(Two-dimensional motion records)
━━━━━━━━━━━━━━━━
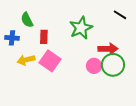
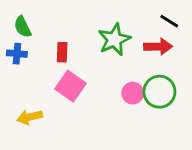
green semicircle: (27, 20) -> (23, 27), moved
red arrow: (108, 49) -> (158, 47), moved
yellow arrow: (26, 60) -> (30, 117), moved

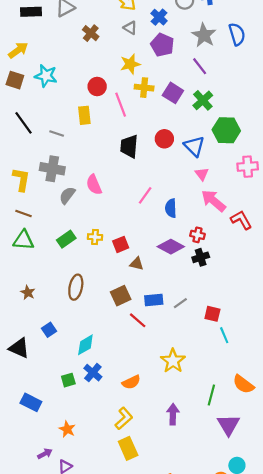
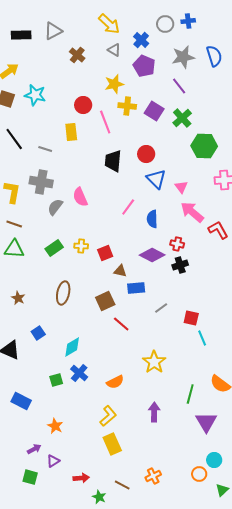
gray star: (204, 35) -> (183, 57), turned 30
blue triangle: (194, 146) -> (156, 179), moved
blue rectangle: (154, 300) -> (136, 288), moved

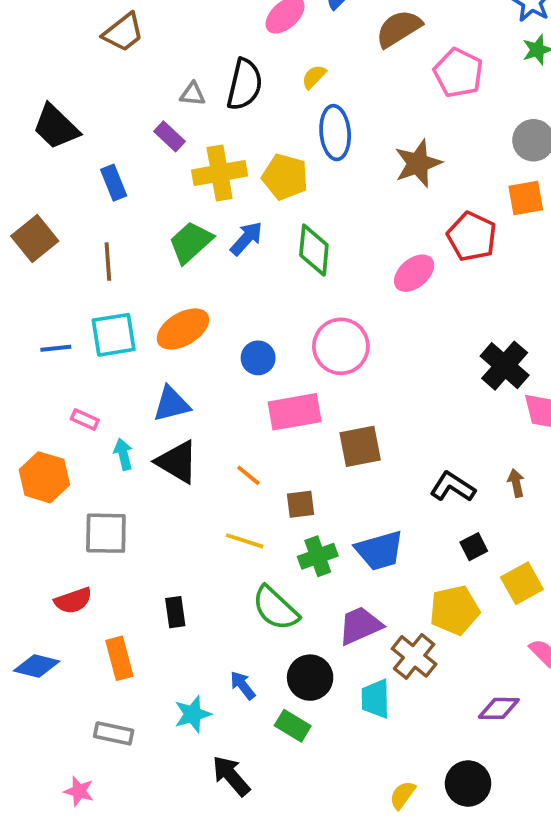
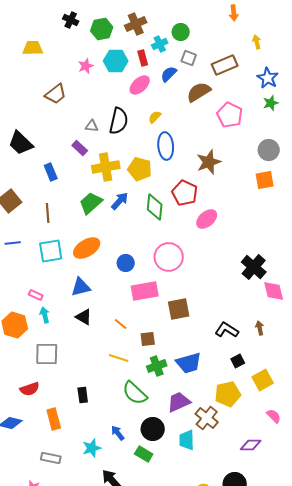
red pentagon: (472, 237) -> (185, 193), moved
blue line: (56, 348) -> (13, 243), moved
cyan arrow: (123, 454) -> (45, 315), moved
black triangle: (177, 462) -> (84, 317), size x0.7

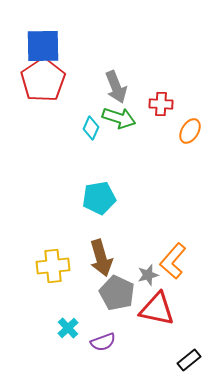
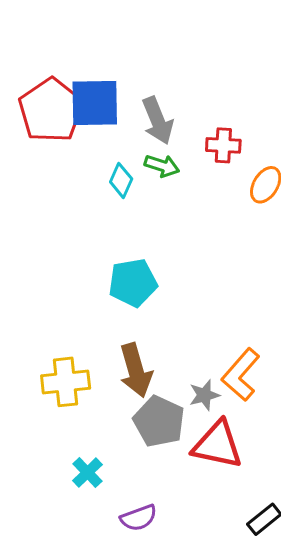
blue square: (43, 46) -> (95, 103), moved
green arrow: (119, 118) -> (162, 166), size x0.7
purple semicircle: (103, 342) -> (139, 518), moved

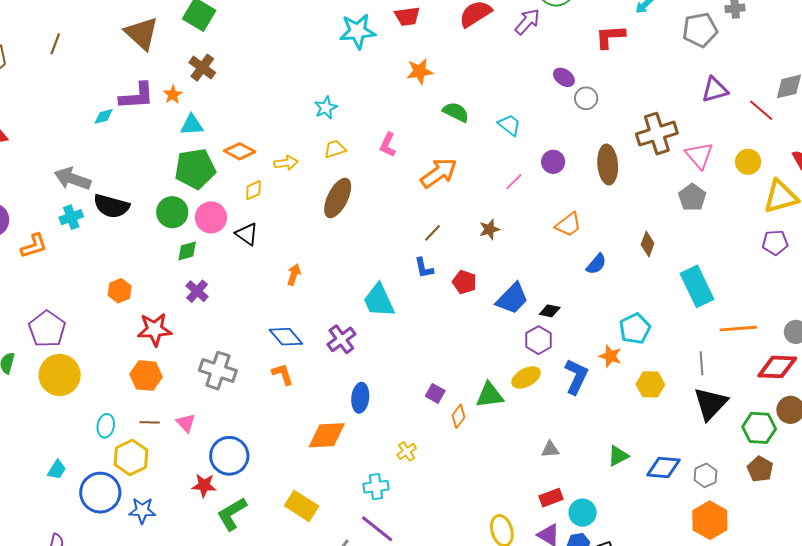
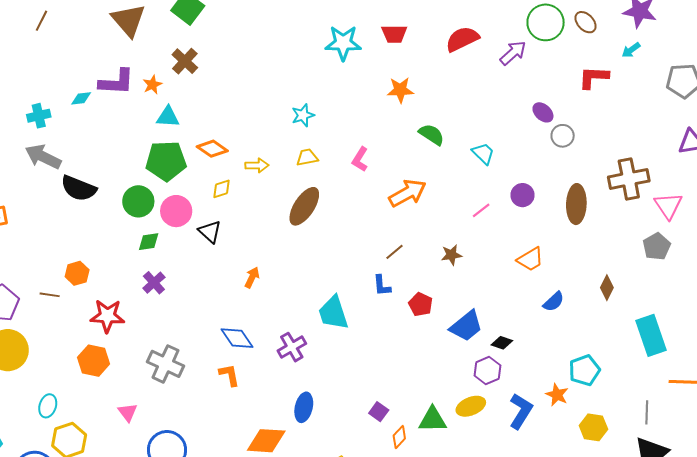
cyan cross: (71, 217) -> (39, 116), moved
brown line: (150, 422) -> (50, 295), moved

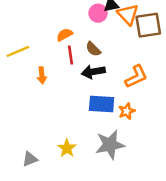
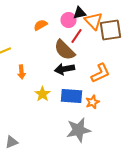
orange semicircle: (65, 35) -> (41, 25), moved
brown semicircle: (93, 49) -> (65, 50), size x1.6
red line: (71, 55) -> (77, 36), moved, turned 42
yellow star: (67, 148) -> (43, 94), moved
━━━━━━━━━━━━━━━━
What the task requires - Repeat exactly the lines above, from the line that contains "red pentagon: (472, 237) -> (185, 193), moved" down through the line that contains "purple semicircle: (103, 342)". Include both of those lines and none of the pictures.

Solution for this exercise -
red pentagon: (472, 237) -> (185, 193), moved
blue line: (56, 348) -> (13, 243), moved
cyan arrow: (123, 454) -> (45, 315), moved
black triangle: (177, 462) -> (84, 317), size x0.7

blue square: (43, 46) -> (95, 103), moved
green arrow: (119, 118) -> (162, 166), size x0.7
purple semicircle: (103, 342) -> (139, 518), moved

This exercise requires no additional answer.